§ **EXERCISE DETAILS**: Every line of the material must be set down again without alteration.

§ **THE DATA**:
+ + + + +

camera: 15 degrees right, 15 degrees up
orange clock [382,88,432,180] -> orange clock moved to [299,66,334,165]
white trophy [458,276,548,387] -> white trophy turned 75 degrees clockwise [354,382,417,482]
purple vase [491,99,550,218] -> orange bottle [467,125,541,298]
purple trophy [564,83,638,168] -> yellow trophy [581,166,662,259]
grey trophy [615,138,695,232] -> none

+ + + + +

§ **SOLUTION TO THIS PROBLEM**:
camera: 15 degrees right, 15 degrees up
orange clock [382,88,432,180] -> orange clock moved to [299,66,334,165]
white trophy [458,276,548,387] -> white trophy turned 75 degrees clockwise [354,382,417,482]
purple vase [491,99,550,218] -> orange bottle [467,125,541,298]
purple trophy [564,83,638,168] -> yellow trophy [581,166,662,259]
grey trophy [615,138,695,232] -> none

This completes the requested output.